> TASK PROMPT
In the records below, change every "Image resolution" to "Display size" and leave everything else the same.

═════ SUPPLIED MATERIAL ═════

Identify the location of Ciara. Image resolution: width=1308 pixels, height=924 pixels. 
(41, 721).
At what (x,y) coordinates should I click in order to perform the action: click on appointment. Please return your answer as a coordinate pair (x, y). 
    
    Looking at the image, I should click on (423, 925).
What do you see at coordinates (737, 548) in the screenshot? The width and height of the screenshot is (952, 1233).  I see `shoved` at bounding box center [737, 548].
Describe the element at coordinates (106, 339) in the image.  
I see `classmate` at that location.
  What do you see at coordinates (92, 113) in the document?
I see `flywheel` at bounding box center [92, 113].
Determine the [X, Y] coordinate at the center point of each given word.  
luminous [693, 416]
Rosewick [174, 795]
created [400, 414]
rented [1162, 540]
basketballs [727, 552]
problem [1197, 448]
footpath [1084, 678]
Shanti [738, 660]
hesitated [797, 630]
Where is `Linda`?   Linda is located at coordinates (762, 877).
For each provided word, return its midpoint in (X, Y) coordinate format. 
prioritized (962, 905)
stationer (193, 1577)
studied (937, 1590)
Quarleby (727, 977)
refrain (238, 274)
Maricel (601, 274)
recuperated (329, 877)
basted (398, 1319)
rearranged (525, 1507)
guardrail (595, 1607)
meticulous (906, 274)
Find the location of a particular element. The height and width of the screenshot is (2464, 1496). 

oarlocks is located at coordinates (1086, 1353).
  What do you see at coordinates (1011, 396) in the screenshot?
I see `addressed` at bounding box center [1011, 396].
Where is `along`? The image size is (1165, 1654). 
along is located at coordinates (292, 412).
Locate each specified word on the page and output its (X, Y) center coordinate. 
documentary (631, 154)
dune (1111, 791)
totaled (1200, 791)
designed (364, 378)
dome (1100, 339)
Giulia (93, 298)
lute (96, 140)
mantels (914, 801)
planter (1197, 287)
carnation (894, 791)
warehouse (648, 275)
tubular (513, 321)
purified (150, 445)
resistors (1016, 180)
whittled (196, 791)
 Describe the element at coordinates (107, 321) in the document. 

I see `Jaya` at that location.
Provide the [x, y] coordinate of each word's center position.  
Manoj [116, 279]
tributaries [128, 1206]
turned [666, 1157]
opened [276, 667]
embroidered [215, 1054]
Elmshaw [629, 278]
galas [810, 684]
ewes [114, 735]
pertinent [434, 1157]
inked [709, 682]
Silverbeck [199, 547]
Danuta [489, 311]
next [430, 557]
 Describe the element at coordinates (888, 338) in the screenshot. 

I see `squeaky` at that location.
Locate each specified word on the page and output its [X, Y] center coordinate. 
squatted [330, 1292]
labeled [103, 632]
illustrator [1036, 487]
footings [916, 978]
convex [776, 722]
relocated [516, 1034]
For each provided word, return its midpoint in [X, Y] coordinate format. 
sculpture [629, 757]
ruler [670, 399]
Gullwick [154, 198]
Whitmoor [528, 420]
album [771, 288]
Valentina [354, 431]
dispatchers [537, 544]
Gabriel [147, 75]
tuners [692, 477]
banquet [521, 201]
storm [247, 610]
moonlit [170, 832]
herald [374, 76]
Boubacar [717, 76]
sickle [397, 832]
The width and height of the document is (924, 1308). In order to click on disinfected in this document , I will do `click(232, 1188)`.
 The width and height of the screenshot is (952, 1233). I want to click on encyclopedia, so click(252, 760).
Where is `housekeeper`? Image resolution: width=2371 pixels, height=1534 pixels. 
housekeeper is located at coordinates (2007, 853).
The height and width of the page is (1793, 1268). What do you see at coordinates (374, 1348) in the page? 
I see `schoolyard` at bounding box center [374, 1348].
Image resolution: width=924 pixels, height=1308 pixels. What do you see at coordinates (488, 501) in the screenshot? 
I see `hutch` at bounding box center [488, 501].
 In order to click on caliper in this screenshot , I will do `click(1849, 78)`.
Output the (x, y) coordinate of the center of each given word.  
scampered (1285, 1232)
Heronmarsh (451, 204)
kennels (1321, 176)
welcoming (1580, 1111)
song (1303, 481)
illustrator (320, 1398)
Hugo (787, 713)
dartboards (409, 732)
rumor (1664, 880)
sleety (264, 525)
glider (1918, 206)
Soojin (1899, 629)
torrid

═════

> SOLUTION TO THIS TASK
Identify the location of Ciara. Display size: width=1308 pixels, height=924 pixels. 
(41, 721).
At what (x,y) coordinates should I click in order to perform the action: click on appointment. Please return your answer as a coordinate pair (x, y). 
    
    Looking at the image, I should click on (423, 925).
What do you see at coordinates (737, 548) in the screenshot? The width and height of the screenshot is (952, 1233).  I see `shoved` at bounding box center [737, 548].
Describe the element at coordinates (106, 339) in the image.  
I see `classmate` at that location.
  What do you see at coordinates (92, 113) in the document?
I see `flywheel` at bounding box center [92, 113].
Determine the [X, Y] coordinate at the center point of each given word.  
luminous [693, 416]
Rosewick [174, 795]
created [400, 414]
rented [1162, 540]
basketballs [727, 552]
problem [1197, 448]
footpath [1084, 678]
Shanti [738, 660]
hesitated [797, 630]
Where is `Linda`?   Linda is located at coordinates (762, 877).
For each provided word, return its midpoint in (X, Y) coordinate format. 
prioritized (962, 905)
stationer (193, 1577)
studied (937, 1590)
Quarleby (727, 977)
refrain (238, 274)
Maricel (601, 274)
recuperated (329, 877)
basted (398, 1319)
rearranged (525, 1507)
guardrail (595, 1607)
meticulous (906, 274)
Find the location of a particular element. The height and width of the screenshot is (2464, 1496). 

oarlocks is located at coordinates (1086, 1353).
  What do you see at coordinates (1011, 396) in the screenshot?
I see `addressed` at bounding box center [1011, 396].
Where is `along`? The image size is (1165, 1654). 
along is located at coordinates (292, 412).
Locate each specified word on the page and output its (X, Y) center coordinate. 
documentary (631, 154)
dune (1111, 791)
totaled (1200, 791)
designed (364, 378)
dome (1100, 339)
Giulia (93, 298)
lute (96, 140)
mantels (914, 801)
planter (1197, 287)
carnation (894, 791)
warehouse (648, 275)
tubular (513, 321)
purified (150, 445)
resistors (1016, 180)
whittled (196, 791)
 Describe the element at coordinates (107, 321) in the document. 

I see `Jaya` at that location.
Provide the [x, y] coordinate of each word's center position.  
Manoj [116, 279]
tributaries [128, 1206]
turned [666, 1157]
opened [276, 667]
embroidered [215, 1054]
Elmshaw [629, 278]
galas [810, 684]
ewes [114, 735]
pertinent [434, 1157]
inked [709, 682]
Silverbeck [199, 547]
Danuta [489, 311]
next [430, 557]
 Describe the element at coordinates (888, 338) in the screenshot. 

I see `squeaky` at that location.
Locate each specified word on the page and output its [X, Y] center coordinate. 
squatted [330, 1292]
labeled [103, 632]
illustrator [1036, 487]
footings [916, 978]
convex [776, 722]
relocated [516, 1034]
For each provided word, return its midpoint in [X, Y] coordinate format. 
sculpture [629, 757]
ruler [670, 399]
Gullwick [154, 198]
Whitmoor [528, 420]
album [771, 288]
Valentina [354, 431]
dispatchers [537, 544]
Gabriel [147, 75]
tuners [692, 477]
banquet [521, 201]
storm [247, 610]
moonlit [170, 832]
herald [374, 76]
Boubacar [717, 76]
sickle [397, 832]
The width and height of the document is (924, 1308). In order to click on disinfected in this document , I will do `click(232, 1188)`.
 The width and height of the screenshot is (952, 1233). I want to click on encyclopedia, so click(252, 760).
Where is `housekeeper`? Display size: width=2371 pixels, height=1534 pixels. 
housekeeper is located at coordinates (2007, 853).
The height and width of the page is (1793, 1268). What do you see at coordinates (374, 1348) in the page? 
I see `schoolyard` at bounding box center [374, 1348].
Display size: width=924 pixels, height=1308 pixels. What do you see at coordinates (488, 501) in the screenshot? 
I see `hutch` at bounding box center [488, 501].
 In order to click on caliper in this screenshot , I will do `click(1849, 78)`.
Output the (x, y) coordinate of the center of each given word.  
scampered (1285, 1232)
Heronmarsh (451, 204)
kennels (1321, 176)
welcoming (1580, 1111)
song (1303, 481)
illustrator (320, 1398)
Hugo (787, 713)
dartboards (409, 732)
rumor (1664, 880)
sleety (264, 525)
glider (1918, 206)
Soojin (1899, 629)
torrid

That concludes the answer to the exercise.